Material for the task:

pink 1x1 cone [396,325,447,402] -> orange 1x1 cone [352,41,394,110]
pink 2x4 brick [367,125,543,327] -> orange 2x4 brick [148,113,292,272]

...

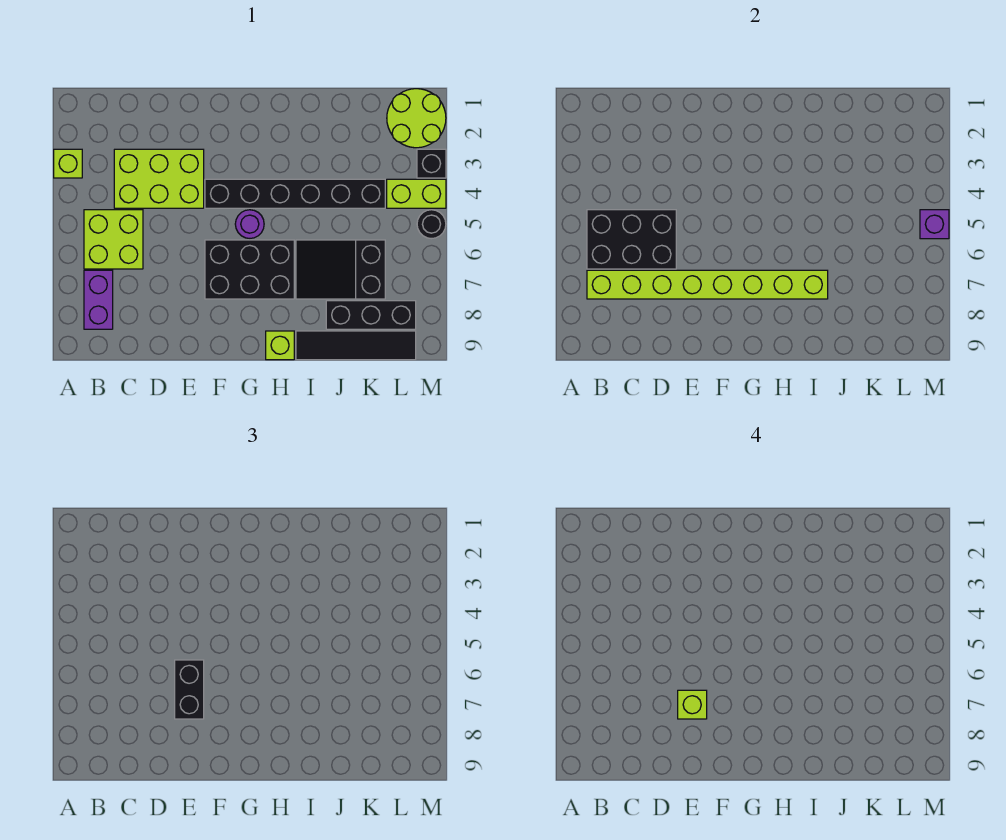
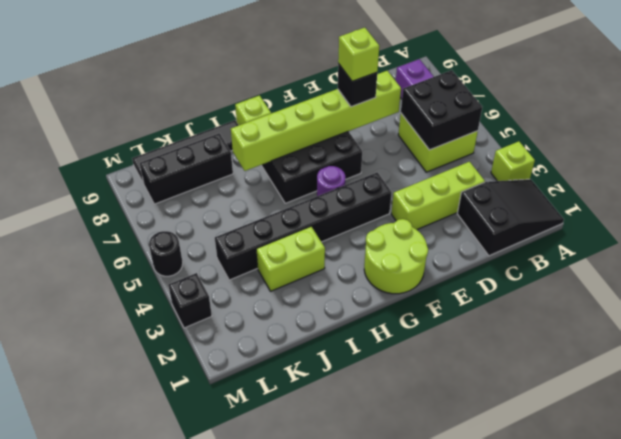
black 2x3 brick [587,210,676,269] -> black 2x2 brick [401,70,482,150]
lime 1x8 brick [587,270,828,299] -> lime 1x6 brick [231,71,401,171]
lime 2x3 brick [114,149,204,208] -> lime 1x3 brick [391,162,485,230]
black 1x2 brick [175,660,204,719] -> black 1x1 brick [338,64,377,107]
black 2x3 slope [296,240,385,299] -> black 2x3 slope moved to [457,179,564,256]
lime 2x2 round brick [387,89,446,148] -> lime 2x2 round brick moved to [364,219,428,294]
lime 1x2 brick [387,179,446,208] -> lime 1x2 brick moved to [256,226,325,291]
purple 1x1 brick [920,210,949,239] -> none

...

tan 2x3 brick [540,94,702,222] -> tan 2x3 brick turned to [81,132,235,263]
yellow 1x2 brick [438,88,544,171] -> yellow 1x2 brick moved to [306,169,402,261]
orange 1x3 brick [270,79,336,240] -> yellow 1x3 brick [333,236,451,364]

What this task involves: Using the entries above, give back exactly the line containing "pink 1x1 cone", the line containing "pink 2x4 brick", and every line between them, and nothing else.

Exercise solution:
pink 1x1 cone [396,325,447,402] -> orange 1x1 cone [352,41,394,110]
pink 2x4 brick [367,125,543,327] -> orange 2x4 brick [148,113,292,272]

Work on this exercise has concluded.